++++ DATASET RECORDS ++++

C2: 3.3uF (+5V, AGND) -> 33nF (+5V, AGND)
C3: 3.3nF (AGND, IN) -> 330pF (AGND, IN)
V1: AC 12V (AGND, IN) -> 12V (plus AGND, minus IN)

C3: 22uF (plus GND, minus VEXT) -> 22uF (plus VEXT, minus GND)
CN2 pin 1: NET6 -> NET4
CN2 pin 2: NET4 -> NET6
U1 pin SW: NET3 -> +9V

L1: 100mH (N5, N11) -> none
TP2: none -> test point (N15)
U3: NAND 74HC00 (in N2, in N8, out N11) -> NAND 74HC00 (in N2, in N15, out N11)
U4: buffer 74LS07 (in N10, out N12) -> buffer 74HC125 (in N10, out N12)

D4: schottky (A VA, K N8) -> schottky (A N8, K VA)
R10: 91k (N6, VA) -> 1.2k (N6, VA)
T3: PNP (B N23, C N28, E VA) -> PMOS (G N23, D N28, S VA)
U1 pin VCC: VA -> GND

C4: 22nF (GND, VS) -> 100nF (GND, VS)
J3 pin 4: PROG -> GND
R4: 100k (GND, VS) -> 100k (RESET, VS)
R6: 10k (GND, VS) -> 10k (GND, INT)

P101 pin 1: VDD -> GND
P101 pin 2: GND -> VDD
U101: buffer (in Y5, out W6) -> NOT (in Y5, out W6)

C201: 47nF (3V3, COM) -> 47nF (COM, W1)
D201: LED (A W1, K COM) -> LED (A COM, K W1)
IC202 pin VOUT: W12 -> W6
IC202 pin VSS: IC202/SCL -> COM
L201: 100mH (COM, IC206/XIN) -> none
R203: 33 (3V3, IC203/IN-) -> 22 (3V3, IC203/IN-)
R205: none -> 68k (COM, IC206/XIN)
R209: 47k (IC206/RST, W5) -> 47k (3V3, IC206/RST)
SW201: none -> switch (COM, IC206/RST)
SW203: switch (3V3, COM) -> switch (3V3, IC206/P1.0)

++++

Quote the data above from the line containing "C3: 3.3nF (AGND, IN) -> 330pF (AGND, IN)" to the line containing "L1: 100mH (N5, N11) -> none", inclusive, and stop.

C3: 3.3nF (AGND, IN) -> 330pF (AGND, IN)
V1: AC 12V (AGND, IN) -> 12V (plus AGND, minus IN)

C3: 22uF (plus GND, minus VEXT) -> 22uF (plus VEXT, minus GND)
CN2 pin 1: NET6 -> NET4
CN2 pin 2: NET4 -> NET6
U1 pin SW: NET3 -> +9V

L1: 100mH (N5, N11) -> none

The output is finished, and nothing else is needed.